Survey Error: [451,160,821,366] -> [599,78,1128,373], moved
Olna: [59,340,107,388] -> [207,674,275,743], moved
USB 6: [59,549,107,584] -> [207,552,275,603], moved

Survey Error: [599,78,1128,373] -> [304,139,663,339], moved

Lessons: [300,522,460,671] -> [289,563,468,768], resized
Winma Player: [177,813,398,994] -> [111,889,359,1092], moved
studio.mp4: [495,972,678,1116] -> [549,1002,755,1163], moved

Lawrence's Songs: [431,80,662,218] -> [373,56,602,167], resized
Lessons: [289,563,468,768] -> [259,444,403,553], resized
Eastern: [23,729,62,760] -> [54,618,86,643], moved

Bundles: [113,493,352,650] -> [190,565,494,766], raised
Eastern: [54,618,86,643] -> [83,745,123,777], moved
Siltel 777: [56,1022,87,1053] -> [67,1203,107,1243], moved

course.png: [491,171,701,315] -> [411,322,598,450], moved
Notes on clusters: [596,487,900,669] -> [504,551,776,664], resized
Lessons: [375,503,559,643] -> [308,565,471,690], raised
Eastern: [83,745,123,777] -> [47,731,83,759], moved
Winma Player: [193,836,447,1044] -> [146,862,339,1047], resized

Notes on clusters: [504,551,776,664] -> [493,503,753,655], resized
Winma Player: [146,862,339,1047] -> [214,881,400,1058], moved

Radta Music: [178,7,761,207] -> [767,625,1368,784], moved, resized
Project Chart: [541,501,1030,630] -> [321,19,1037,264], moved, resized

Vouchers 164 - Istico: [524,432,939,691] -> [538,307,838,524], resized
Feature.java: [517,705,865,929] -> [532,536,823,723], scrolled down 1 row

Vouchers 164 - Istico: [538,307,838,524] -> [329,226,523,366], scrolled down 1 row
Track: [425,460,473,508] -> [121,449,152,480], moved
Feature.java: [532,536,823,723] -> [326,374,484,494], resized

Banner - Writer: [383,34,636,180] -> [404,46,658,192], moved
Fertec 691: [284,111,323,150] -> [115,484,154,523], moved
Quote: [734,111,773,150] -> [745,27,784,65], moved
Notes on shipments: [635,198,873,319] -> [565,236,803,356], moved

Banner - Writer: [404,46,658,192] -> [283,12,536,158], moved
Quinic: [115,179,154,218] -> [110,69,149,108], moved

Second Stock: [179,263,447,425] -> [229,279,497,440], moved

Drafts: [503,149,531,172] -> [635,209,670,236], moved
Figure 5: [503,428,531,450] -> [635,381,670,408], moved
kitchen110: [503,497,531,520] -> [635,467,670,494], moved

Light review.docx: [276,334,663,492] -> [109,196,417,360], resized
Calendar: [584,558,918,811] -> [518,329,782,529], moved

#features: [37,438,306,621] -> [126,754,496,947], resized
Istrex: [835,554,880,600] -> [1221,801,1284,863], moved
★ ★ ★ ★ ★
* TASK PROMPT *
Retype exactly, please, each line from the line that contains "Notes on shipments: [635,198,873,319]" through the last line of the entries above, with nothing added.

* SOLUTION *
Notes on shipments: [635,198,873,319] -> [565,236,803,356], moved

Banner - Writer: [404,46,658,192] -> [283,12,536,158], moved
Quinic: [115,179,154,218] -> [110,69,149,108], moved

Second Stock: [179,263,447,425] -> [229,279,497,440], moved

Drafts: [503,149,531,172] -> [635,209,670,236], moved
Figure 5: [503,428,531,450] -> [635,381,670,408], moved
kitchen110: [503,497,531,520] -> [635,467,670,494], moved

Light review.docx: [276,334,663,492] -> [109,196,417,360], resized
Calendar: [584,558,918,811] -> [518,329,782,529], moved

#features: [37,438,306,621] -> [126,754,496,947], resized
Istrex: [835,554,880,600] -> [1221,801,1284,863], moved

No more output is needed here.